* **TASK MATERIAL**

_____

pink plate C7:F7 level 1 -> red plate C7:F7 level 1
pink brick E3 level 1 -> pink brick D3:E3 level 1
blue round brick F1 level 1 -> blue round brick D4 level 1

_____

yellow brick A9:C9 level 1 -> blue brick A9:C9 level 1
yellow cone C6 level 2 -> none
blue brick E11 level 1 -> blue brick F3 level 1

_____

* **EXERCISE DESCRIPTION**
When the line with "pink brick E3" is reached in the data above, begin copying, and stop after the line with "blue round brick F1"; copy each line exactly, both ends included.

* **EXERCISE SOLUTION**
pink brick E3 level 1 -> pink brick D3:E3 level 1
blue round brick F1 level 1 -> blue round brick D4 level 1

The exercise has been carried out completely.